■ Requirement ■
For the listing below, return the line containing "(519, 165) = (542, 268): purple nut -> none", the line containing "(882, 523) = (278, 527): blue", and all lines in between, exactly as written and nothing else.

■ The input ■
-.-.-

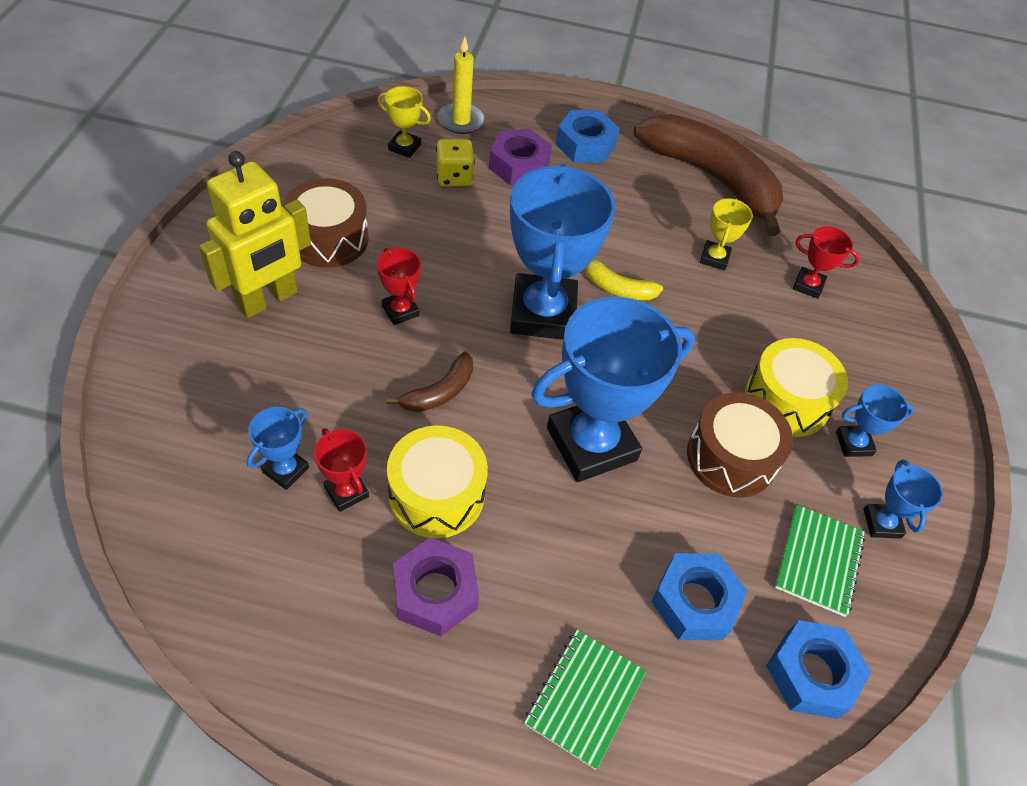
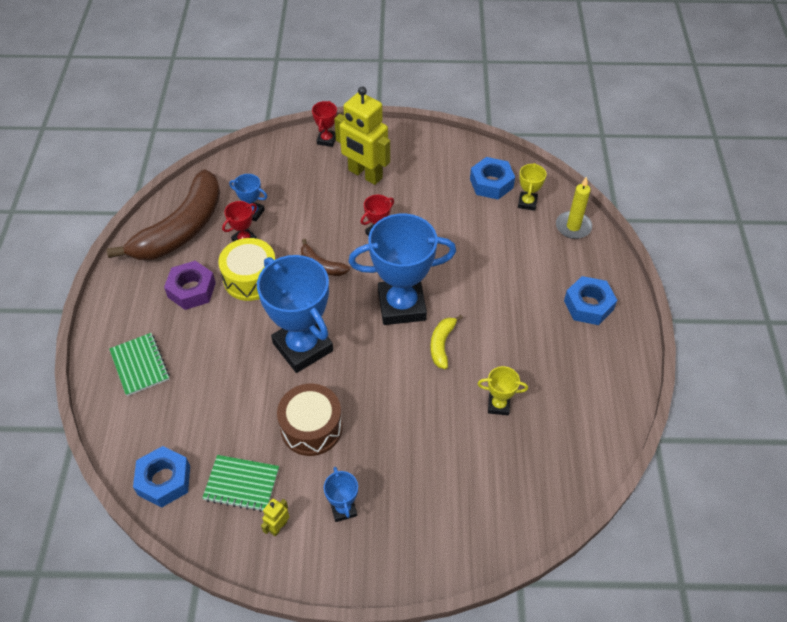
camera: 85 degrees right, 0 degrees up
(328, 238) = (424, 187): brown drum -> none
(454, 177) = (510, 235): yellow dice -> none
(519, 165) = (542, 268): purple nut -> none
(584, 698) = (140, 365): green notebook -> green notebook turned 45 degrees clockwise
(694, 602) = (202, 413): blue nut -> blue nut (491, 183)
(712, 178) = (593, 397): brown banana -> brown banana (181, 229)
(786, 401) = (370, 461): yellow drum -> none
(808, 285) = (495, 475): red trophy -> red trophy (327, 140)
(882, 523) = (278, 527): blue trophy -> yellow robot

-.-.-

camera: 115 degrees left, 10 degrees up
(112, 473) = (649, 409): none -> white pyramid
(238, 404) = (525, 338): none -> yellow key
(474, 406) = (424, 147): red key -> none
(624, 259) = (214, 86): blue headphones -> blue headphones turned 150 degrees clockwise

-.-.-

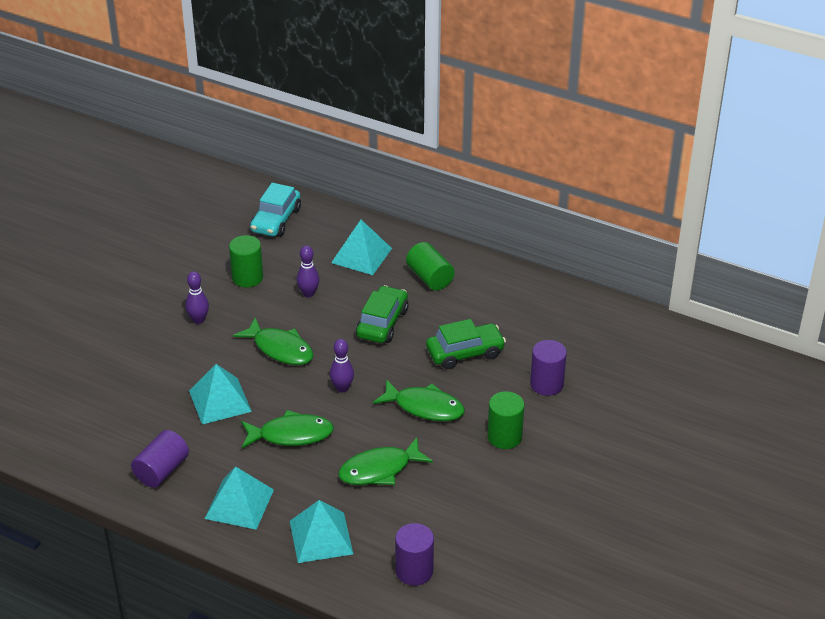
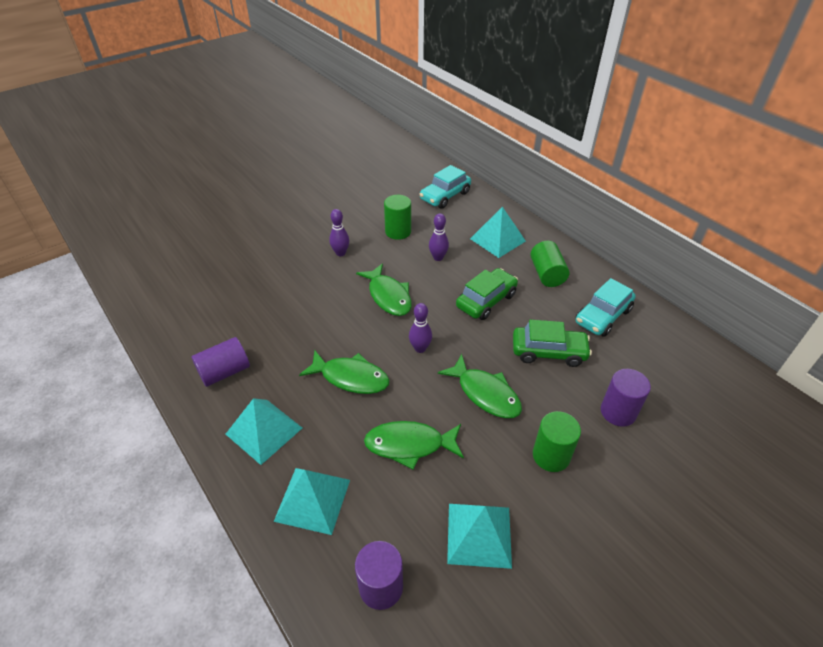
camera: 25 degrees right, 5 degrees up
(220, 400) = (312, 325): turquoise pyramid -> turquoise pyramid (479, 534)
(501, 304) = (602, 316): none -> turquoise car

-.-.-

■ Response to the exercise ■
(519, 165) = (542, 268): purple nut -> none
(584, 698) = (140, 365): green notebook -> green notebook turned 45 degrees clockwise
(694, 602) = (202, 413): blue nut -> blue nut (491, 183)
(712, 178) = (593, 397): brown banana -> brown banana (181, 229)
(786, 401) = (370, 461): yellow drum -> none
(808, 285) = (495, 475): red trophy -> red trophy (327, 140)
(882, 523) = (278, 527): blue trophy -> yellow robot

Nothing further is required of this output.